PROBLEM TO SOLVE: An exact reproduction of the entries is needed. Keep all pictures out of it.

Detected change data
BEGIN
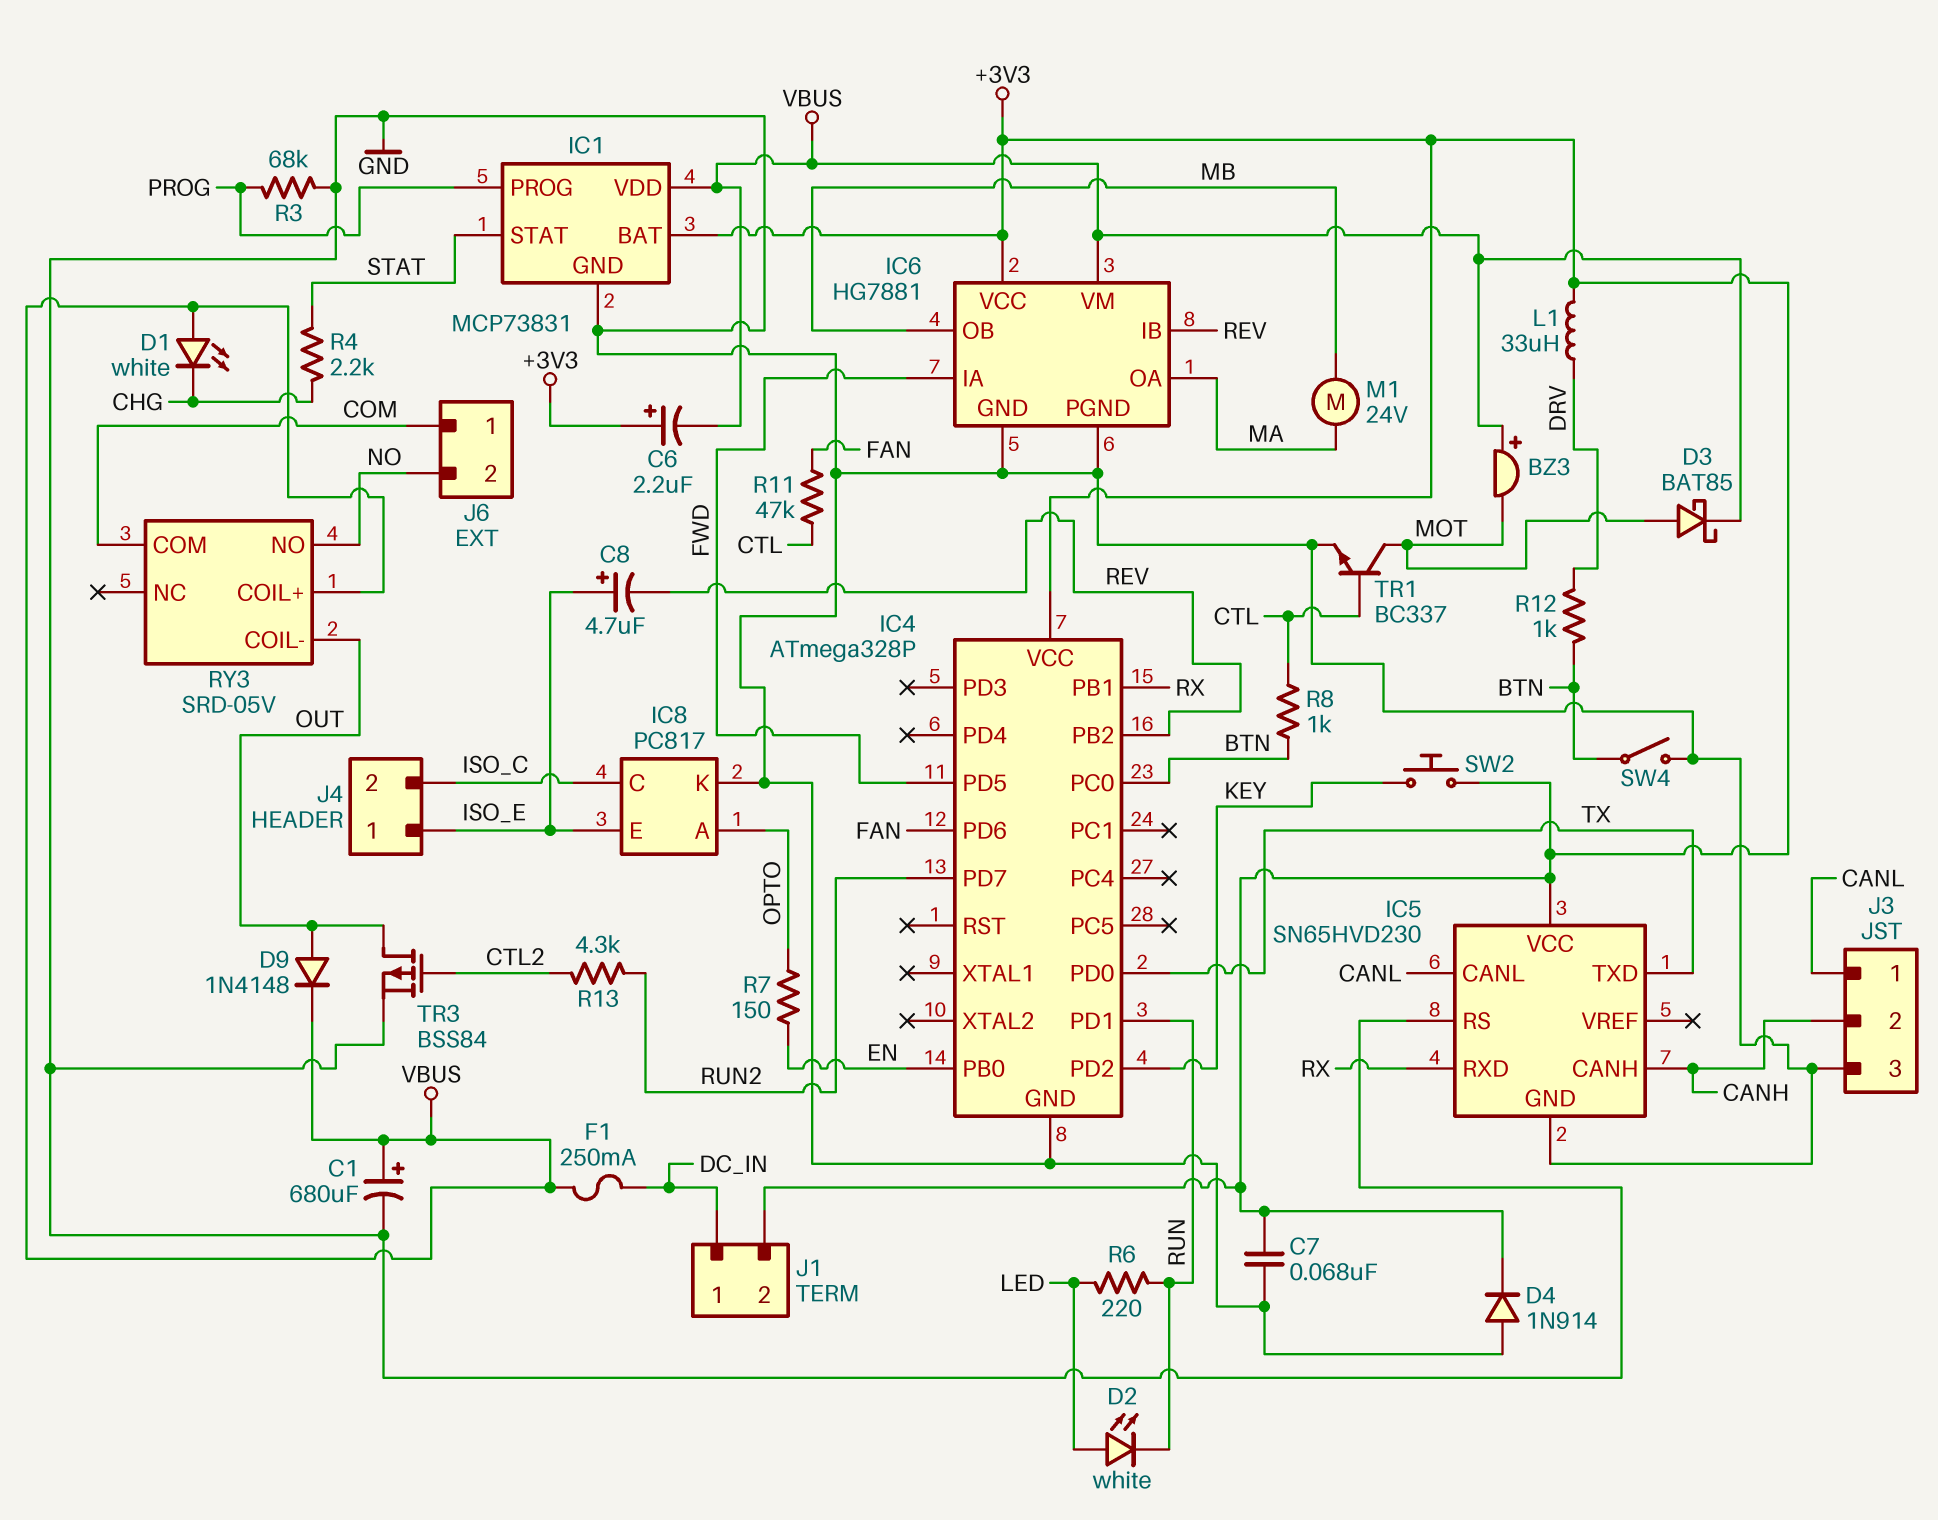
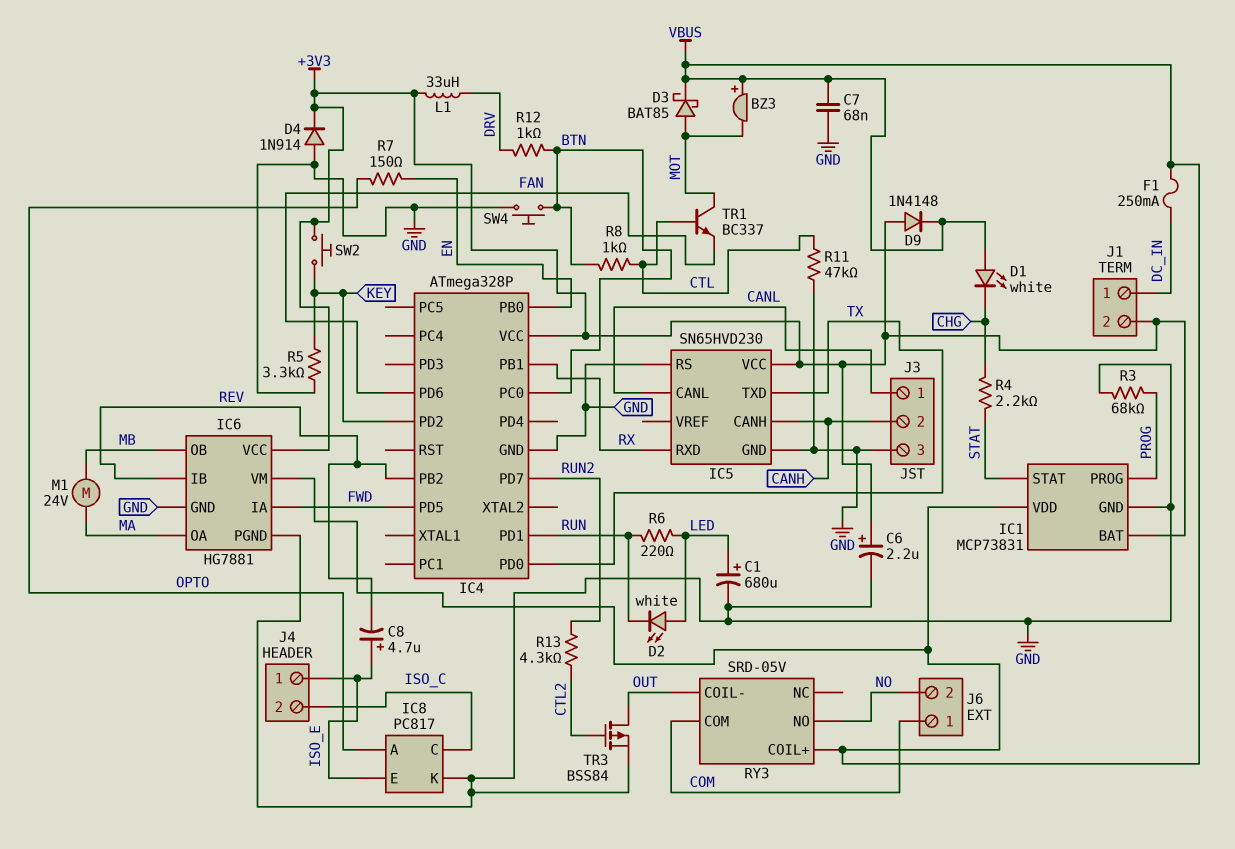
C1: 680uF (plus VBUS, minus GND) -> 680uF (plus LED, minus GND)
C6: 2.2uF (plus +3V3, minus VBUS) -> 2.2uF (plus +3V3, minus GND)
C7: 68nF (+3V3, GND) -> 68nF (GND, VBUS)
D9: diode 1N4148 (A OUT, K VBUS) -> diode 1N4148 (A +3V3, K VBUS)
R5: none -> 3.3k (GND, KEY)
R11: 47k (CTL, FAN) -> 47k (CTL, GND)
SW4: switch (BTN, GND) -> button (BTN, GND)
TR1: NPN BC337 (B CTL, C MOT, E GND) -> NPN BC337 (B CTL, C MOT, E FAN)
END
RESULT BELOW:
C1: 680uF (plus VBUS, minus GND) -> 680uF (plus LED, minus GND)
C6: 2.2uF (plus +3V3, minus VBUS) -> 2.2uF (plus +3V3, minus GND)
C7: 68nF (+3V3, GND) -> 68nF (GND, VBUS)
D9: diode 1N4148 (A OUT, K VBUS) -> diode 1N4148 (A +3V3, K VBUS)
R5: none -> 3.3k (GND, KEY)
R11: 47k (CTL, FAN) -> 47k (CTL, GND)
SW4: switch (BTN, GND) -> button (BTN, GND)
TR1: NPN BC337 (B CTL, C MOT, E GND) -> NPN BC337 (B CTL, C MOT, E FAN)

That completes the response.